[[ Provided information open ]]
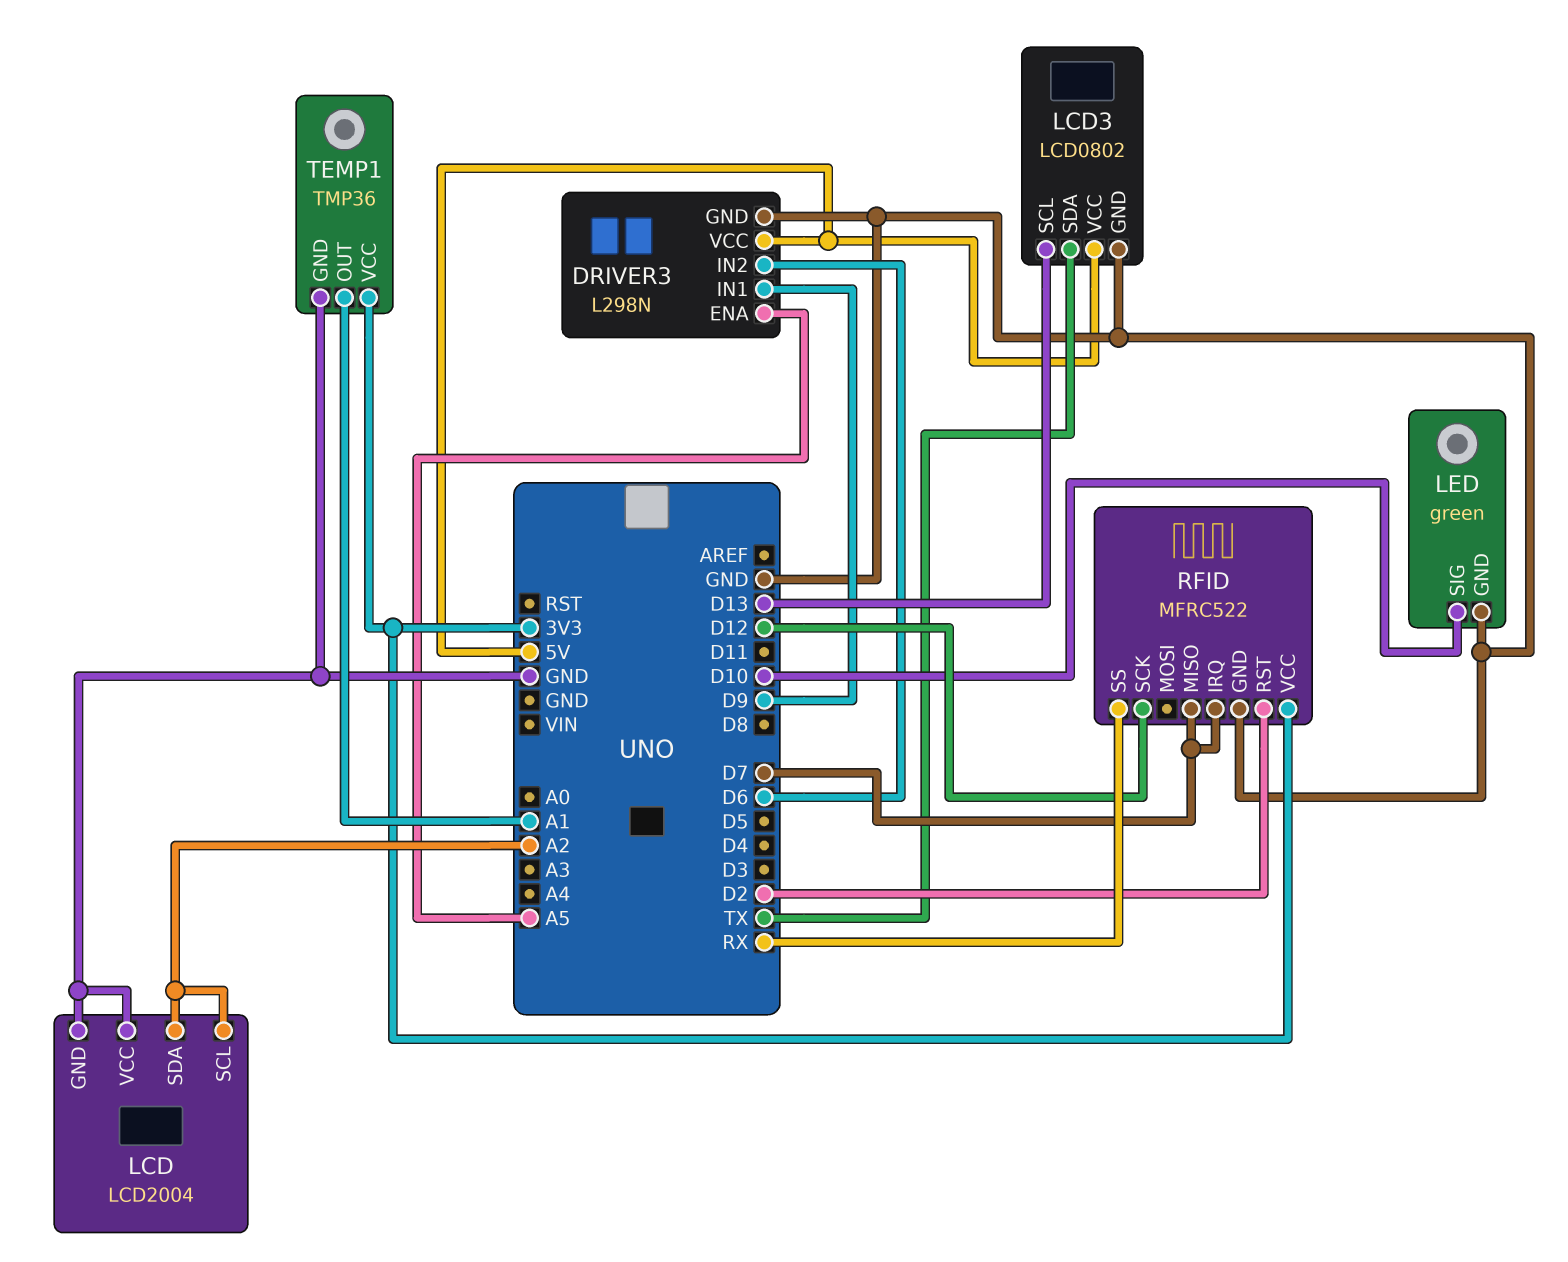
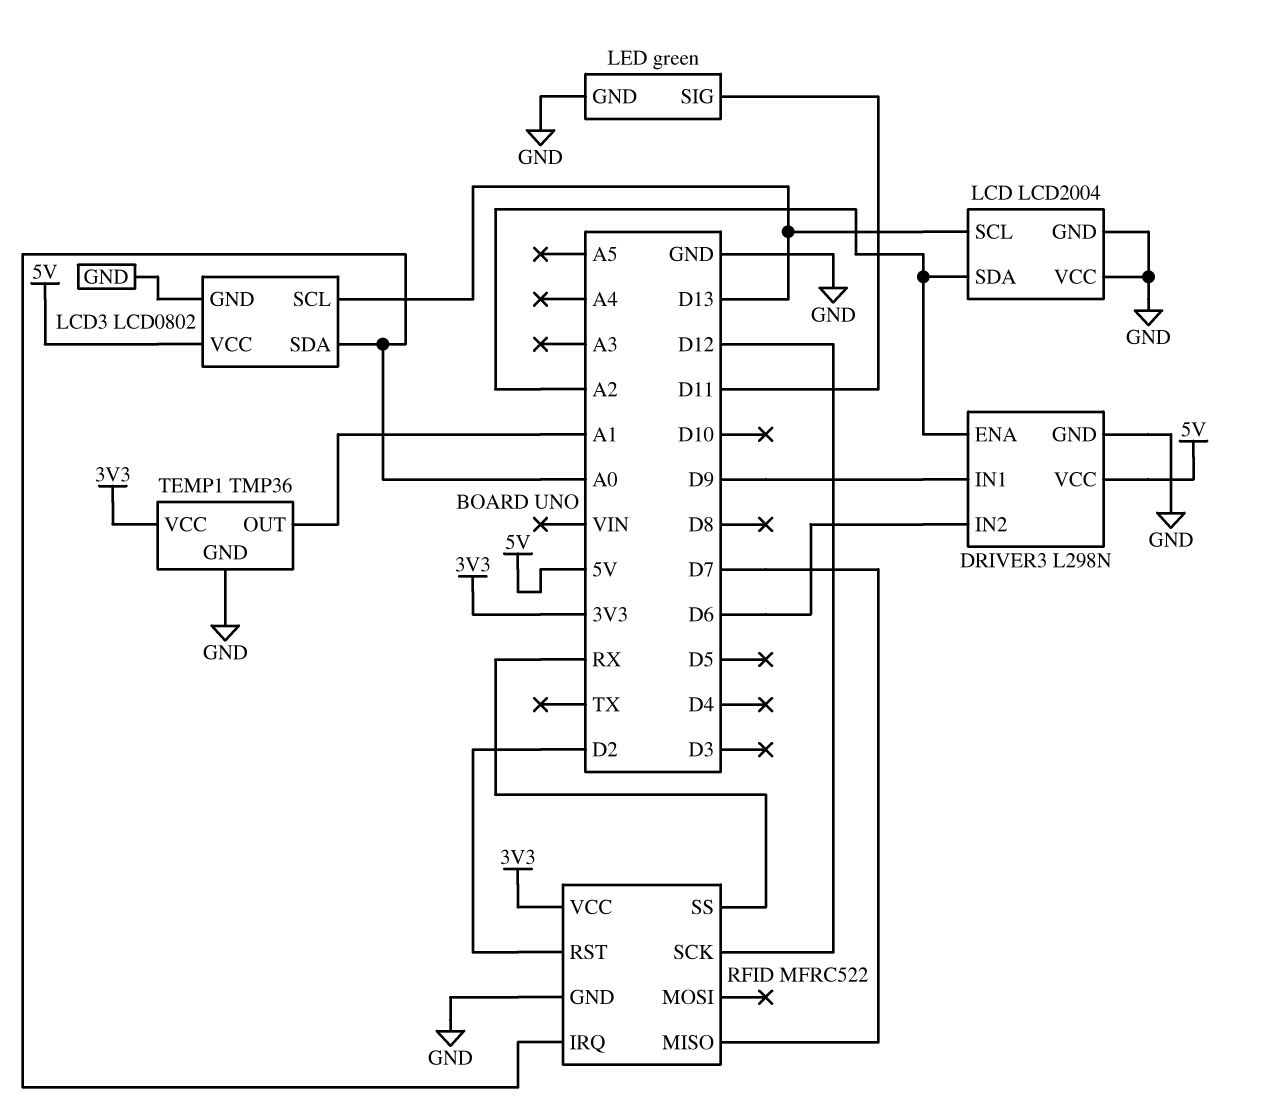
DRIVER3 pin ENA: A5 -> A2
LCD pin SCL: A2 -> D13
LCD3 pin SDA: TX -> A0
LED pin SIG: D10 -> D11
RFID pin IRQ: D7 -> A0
[[ Provided information closed ]]
■ **Exercise prompt**
Give back each line above verbatim, dropping every picture.

■ **Answer to this exercise**
DRIVER3 pin ENA: A5 -> A2
LCD pin SCL: A2 -> D13
LCD3 pin SDA: TX -> A0
LED pin SIG: D10 -> D11
RFID pin IRQ: D7 -> A0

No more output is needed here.